**EXERCISE INSTRUCTIONS**
Return each record verbatim, images excluded.

**INPUT FOR THIS TASK**
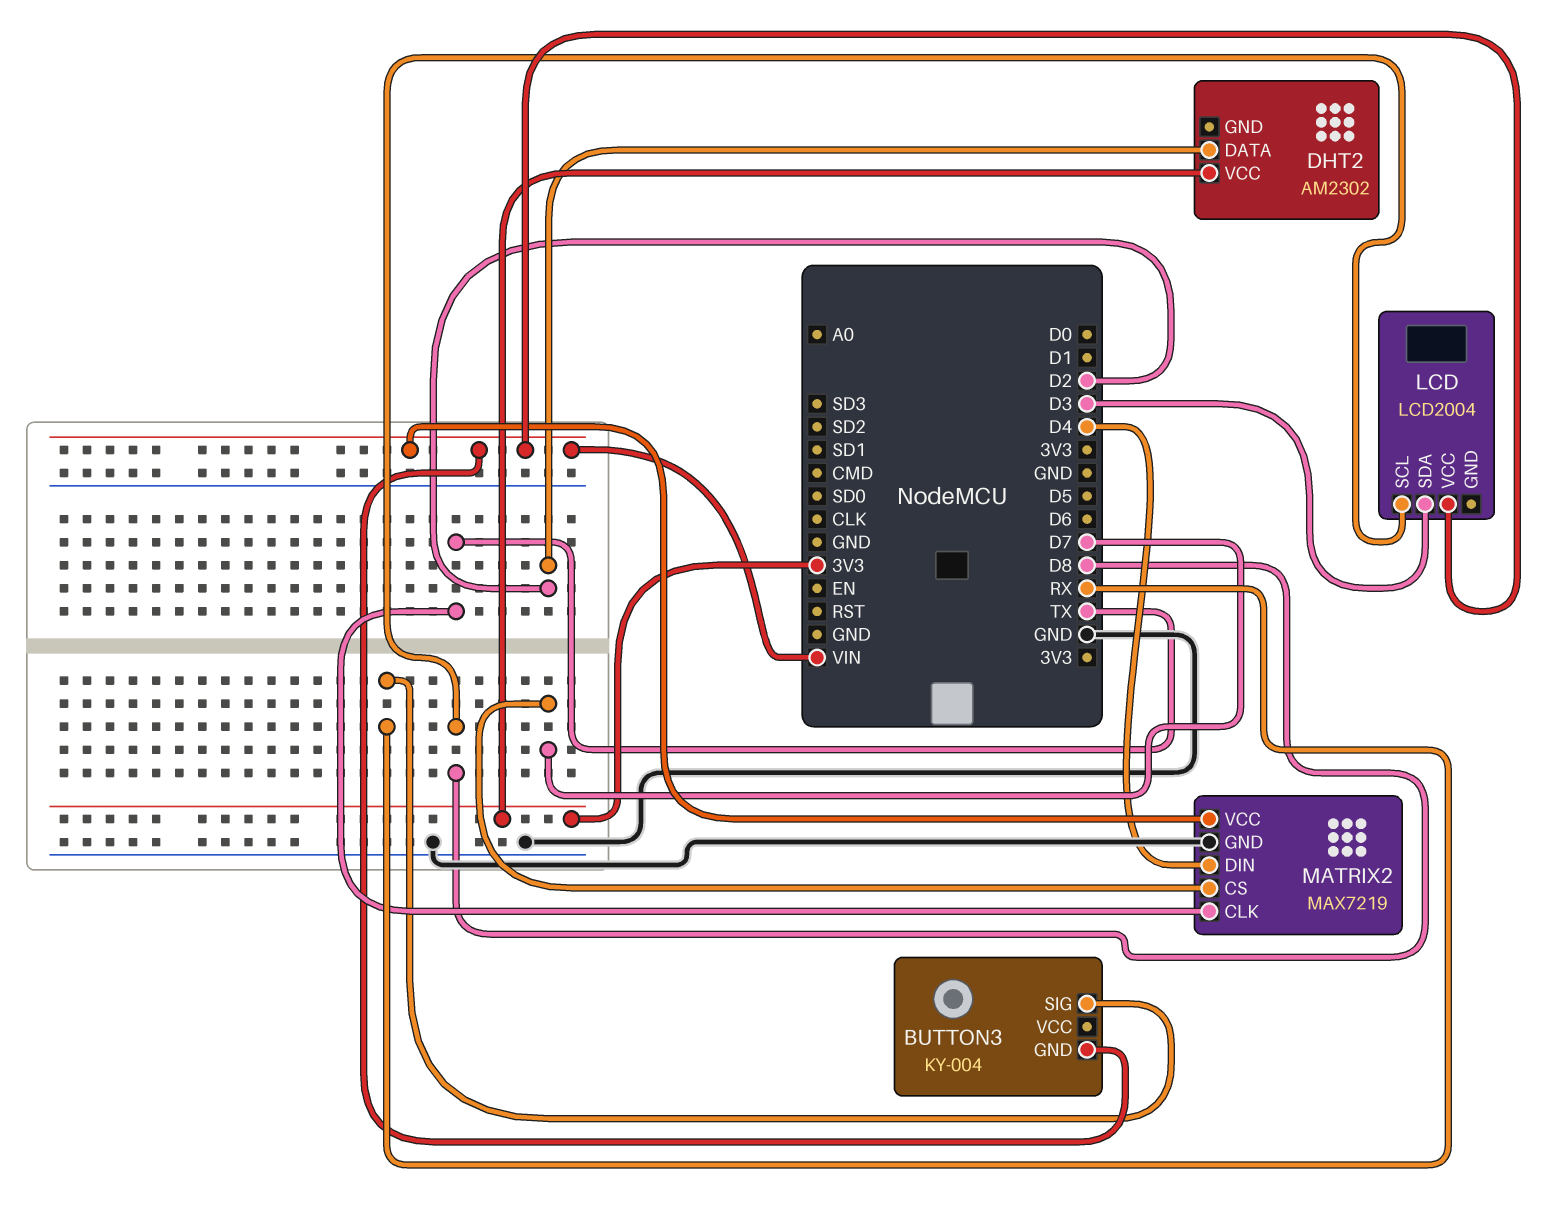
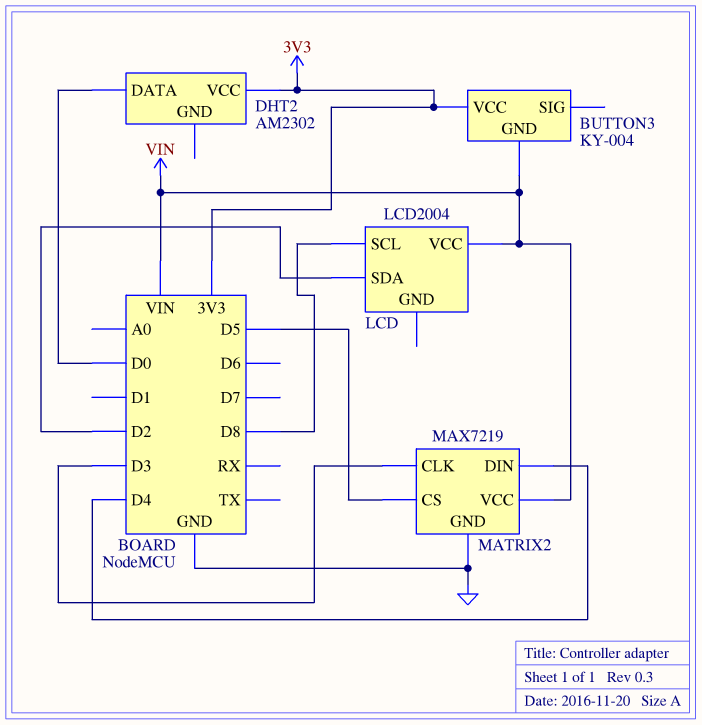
BUTTON3 pin SIG: RX -> none
BUTTON3 pin VCC: none -> 3V3
DHT2 pin DATA: D2 -> D0
LCD pin SDA: D3 -> D2
MATRIX2 pin CLK: TX -> D3
MATRIX2 pin CS: D7 -> D5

**REPLY TO THE TASK**
BUTTON3 pin SIG: RX -> none
BUTTON3 pin VCC: none -> 3V3
DHT2 pin DATA: D2 -> D0
LCD pin SDA: D3 -> D2
MATRIX2 pin CLK: TX -> D3
MATRIX2 pin CS: D7 -> D5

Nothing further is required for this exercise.